_Task data_
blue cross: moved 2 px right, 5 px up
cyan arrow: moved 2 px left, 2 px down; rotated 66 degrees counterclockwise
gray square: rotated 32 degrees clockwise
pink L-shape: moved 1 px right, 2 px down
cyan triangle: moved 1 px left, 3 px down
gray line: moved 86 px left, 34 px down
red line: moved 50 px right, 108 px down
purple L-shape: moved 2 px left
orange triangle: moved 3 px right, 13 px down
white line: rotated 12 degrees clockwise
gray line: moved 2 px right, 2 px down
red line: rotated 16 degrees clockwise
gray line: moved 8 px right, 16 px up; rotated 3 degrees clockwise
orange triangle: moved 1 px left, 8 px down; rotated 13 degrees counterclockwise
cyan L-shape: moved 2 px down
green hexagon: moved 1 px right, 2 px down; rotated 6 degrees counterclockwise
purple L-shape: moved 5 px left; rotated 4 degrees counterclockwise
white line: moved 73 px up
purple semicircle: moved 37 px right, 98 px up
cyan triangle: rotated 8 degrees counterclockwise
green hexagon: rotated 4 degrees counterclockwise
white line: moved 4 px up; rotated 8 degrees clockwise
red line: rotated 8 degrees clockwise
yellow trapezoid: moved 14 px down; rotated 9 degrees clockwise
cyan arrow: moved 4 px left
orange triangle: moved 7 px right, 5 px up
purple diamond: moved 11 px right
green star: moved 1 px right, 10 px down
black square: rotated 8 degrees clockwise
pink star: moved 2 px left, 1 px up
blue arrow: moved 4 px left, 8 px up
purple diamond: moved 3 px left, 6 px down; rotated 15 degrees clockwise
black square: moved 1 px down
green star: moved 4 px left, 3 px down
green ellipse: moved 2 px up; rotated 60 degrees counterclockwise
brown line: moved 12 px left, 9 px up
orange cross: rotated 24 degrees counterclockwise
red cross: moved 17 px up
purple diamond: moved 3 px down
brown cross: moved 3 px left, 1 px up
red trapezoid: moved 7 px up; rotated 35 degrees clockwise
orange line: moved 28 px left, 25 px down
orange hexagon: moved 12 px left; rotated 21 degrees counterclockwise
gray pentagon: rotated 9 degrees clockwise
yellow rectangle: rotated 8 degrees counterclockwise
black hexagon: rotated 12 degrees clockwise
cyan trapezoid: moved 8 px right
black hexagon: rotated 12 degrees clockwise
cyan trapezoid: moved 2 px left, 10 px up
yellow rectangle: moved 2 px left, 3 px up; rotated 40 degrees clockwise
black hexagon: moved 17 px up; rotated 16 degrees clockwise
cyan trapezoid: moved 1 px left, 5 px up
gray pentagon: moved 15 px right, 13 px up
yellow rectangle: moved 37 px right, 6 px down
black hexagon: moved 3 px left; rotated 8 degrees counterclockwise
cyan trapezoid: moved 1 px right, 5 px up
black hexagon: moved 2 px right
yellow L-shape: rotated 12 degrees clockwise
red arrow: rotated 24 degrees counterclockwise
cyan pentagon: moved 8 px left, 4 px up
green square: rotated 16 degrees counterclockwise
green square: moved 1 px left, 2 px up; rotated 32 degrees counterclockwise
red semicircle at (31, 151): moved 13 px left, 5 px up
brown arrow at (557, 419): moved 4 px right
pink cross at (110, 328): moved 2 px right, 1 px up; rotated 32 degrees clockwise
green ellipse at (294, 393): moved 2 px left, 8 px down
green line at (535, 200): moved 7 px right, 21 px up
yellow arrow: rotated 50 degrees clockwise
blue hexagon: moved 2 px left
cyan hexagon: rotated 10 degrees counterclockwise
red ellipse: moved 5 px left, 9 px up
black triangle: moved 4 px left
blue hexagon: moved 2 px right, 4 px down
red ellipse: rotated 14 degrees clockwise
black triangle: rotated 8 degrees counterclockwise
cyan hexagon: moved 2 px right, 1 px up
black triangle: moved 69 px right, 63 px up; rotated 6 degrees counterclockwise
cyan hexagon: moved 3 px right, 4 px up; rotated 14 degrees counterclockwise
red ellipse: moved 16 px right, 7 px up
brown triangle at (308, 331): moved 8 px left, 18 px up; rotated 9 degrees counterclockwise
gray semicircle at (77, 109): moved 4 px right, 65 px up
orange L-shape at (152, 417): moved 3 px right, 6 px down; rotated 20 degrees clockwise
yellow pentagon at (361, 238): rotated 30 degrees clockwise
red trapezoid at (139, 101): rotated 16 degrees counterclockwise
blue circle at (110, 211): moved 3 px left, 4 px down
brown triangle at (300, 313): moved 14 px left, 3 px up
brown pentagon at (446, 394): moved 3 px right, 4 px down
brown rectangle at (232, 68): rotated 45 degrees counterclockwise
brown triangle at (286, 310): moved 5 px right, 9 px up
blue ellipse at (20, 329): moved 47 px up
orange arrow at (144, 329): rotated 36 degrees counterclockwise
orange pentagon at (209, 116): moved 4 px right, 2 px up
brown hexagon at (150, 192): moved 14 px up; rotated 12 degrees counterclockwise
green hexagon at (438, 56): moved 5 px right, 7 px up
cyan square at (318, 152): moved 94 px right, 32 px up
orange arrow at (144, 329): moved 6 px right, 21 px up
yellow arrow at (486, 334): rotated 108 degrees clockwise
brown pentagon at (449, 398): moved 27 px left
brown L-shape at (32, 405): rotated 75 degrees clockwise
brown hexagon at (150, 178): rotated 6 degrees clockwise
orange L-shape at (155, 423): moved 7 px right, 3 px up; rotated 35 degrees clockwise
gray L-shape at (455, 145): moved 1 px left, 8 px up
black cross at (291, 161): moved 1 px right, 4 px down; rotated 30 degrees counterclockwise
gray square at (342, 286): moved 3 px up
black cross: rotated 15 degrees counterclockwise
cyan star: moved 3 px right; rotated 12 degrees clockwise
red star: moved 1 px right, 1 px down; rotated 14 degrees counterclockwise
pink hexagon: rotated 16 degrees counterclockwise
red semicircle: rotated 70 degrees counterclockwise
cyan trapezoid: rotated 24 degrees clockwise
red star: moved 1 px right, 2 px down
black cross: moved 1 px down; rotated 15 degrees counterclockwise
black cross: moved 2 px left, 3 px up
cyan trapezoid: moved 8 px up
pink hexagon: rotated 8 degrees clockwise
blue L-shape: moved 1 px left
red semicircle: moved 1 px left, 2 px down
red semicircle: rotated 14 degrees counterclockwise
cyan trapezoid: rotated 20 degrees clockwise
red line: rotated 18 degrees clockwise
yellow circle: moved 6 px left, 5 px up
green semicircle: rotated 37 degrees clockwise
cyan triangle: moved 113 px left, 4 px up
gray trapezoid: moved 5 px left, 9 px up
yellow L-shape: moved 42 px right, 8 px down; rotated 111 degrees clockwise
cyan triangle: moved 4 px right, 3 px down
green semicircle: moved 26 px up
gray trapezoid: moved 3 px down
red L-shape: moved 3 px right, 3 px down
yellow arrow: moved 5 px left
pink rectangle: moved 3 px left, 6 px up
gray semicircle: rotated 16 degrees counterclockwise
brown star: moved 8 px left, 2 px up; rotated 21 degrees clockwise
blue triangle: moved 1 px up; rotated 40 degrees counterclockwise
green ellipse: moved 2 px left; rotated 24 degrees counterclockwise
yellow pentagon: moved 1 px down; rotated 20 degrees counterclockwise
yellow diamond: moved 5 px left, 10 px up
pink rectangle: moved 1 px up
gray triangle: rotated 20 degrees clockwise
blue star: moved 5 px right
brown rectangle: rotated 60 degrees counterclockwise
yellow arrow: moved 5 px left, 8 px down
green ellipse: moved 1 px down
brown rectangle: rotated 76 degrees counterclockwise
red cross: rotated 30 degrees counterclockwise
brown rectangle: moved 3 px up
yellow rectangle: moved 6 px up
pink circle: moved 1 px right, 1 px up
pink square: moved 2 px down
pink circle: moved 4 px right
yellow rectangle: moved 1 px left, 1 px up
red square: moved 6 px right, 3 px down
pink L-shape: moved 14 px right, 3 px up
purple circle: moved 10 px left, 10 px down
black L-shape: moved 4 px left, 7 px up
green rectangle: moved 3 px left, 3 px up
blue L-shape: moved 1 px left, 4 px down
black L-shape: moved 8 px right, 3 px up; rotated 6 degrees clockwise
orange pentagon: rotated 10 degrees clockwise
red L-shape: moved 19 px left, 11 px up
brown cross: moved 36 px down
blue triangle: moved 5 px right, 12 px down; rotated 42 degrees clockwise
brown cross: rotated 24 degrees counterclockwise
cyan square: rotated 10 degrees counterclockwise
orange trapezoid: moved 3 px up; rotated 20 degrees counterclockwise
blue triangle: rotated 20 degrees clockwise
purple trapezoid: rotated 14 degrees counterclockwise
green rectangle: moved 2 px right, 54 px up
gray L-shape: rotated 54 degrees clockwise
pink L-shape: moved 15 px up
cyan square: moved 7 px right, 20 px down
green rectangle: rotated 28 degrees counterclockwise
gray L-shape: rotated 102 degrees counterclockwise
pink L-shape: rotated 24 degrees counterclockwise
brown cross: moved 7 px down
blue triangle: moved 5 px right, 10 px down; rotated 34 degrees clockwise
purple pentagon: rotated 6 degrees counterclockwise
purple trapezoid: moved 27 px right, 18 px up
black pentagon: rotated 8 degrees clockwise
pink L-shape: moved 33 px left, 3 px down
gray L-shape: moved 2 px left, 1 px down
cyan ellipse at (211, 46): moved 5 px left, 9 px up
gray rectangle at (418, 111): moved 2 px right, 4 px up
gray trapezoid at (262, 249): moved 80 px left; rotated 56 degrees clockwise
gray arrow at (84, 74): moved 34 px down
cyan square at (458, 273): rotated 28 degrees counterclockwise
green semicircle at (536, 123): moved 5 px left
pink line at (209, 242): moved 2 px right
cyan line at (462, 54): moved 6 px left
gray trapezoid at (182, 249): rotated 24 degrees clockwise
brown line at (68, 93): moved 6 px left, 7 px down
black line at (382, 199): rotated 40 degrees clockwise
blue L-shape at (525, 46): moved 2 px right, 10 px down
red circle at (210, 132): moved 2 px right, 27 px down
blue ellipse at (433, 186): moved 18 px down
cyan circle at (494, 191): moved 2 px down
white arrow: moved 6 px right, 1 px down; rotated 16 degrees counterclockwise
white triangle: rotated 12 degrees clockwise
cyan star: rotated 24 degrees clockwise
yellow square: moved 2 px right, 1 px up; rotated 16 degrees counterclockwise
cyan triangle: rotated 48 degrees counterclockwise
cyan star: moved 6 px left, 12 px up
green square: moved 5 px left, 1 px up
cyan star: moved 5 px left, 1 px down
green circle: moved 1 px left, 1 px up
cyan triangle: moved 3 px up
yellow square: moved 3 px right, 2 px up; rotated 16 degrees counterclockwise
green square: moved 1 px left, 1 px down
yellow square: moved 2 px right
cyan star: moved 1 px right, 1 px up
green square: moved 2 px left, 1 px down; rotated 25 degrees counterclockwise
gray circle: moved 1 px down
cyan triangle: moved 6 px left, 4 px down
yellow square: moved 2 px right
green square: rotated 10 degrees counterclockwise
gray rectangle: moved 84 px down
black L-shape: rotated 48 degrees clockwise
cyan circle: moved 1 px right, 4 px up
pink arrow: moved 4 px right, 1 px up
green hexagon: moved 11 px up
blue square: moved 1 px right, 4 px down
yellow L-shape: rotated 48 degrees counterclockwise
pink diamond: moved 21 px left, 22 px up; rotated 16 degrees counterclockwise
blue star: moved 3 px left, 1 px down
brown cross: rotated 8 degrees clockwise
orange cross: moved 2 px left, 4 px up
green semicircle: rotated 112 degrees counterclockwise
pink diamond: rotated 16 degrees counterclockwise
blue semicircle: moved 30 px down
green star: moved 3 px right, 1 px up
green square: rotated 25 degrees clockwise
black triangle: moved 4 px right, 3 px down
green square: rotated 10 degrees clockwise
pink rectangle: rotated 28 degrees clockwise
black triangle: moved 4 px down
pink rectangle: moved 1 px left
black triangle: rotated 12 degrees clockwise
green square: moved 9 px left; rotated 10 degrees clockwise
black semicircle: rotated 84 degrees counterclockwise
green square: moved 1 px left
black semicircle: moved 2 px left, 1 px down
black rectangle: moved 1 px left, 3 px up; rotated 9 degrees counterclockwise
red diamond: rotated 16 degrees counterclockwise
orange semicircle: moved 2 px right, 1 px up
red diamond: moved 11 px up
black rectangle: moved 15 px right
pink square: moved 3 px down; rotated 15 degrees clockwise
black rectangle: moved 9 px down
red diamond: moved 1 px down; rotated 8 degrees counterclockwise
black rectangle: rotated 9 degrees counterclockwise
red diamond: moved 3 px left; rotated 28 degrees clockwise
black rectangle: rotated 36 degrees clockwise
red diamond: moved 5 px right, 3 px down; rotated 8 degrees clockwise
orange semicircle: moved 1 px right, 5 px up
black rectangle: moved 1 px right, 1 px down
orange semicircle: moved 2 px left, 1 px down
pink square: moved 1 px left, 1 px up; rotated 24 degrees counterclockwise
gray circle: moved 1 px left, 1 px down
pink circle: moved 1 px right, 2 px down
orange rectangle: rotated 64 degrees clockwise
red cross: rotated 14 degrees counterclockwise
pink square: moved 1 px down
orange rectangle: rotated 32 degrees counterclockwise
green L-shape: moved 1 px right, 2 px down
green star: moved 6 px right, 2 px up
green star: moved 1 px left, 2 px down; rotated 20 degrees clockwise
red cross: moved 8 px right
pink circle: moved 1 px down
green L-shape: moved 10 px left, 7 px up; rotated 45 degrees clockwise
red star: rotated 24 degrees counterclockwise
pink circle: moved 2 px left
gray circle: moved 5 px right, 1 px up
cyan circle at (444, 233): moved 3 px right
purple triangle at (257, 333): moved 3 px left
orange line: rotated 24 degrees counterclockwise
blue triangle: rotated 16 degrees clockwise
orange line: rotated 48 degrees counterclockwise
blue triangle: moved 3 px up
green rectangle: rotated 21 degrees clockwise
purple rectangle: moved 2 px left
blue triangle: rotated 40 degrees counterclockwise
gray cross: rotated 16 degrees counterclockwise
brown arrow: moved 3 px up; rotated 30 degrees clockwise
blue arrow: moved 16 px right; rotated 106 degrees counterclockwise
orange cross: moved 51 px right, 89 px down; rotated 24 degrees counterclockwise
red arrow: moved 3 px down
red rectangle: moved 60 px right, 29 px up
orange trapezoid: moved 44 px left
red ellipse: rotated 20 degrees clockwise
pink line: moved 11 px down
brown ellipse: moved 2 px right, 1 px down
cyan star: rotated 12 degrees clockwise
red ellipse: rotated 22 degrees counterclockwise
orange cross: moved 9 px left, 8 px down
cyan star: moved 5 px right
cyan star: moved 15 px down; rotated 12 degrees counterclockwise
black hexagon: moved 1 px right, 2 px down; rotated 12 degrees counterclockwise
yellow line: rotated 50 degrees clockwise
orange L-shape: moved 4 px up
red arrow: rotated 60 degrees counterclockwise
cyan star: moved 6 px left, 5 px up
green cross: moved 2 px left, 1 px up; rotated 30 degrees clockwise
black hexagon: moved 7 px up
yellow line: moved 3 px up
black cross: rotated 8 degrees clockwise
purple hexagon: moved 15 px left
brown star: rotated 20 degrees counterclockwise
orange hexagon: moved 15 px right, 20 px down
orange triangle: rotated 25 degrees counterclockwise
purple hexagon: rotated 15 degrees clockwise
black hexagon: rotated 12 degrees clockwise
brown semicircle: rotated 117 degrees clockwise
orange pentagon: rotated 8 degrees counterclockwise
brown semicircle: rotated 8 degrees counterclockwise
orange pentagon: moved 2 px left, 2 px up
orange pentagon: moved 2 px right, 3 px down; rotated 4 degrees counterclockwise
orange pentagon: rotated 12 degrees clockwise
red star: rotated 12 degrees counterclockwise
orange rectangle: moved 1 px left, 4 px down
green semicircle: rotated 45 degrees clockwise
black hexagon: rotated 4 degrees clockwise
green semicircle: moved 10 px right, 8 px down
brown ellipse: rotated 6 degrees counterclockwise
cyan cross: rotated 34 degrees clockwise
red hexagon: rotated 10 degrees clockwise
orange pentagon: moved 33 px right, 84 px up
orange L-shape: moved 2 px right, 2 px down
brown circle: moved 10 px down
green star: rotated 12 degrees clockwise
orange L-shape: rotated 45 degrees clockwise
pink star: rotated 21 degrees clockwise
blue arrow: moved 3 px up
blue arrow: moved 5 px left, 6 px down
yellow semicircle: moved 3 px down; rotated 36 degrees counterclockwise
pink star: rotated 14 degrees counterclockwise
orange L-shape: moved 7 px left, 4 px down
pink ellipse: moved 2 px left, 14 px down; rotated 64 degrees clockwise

_Given problem_
Reproduce the part of the records that opens with their first line and closes with the line containing "red line: moved 50 px right, 108 px down". Include both of those lines.

_Expected answer_
blue cross: moved 2 px right, 5 px up
cyan arrow: moved 2 px left, 2 px down; rotated 66 degrees counterclockwise
gray square: rotated 32 degrees clockwise
pink L-shape: moved 1 px right, 2 px down
cyan triangle: moved 1 px left, 3 px down
gray line: moved 86 px left, 34 px down
red line: moved 50 px right, 108 px down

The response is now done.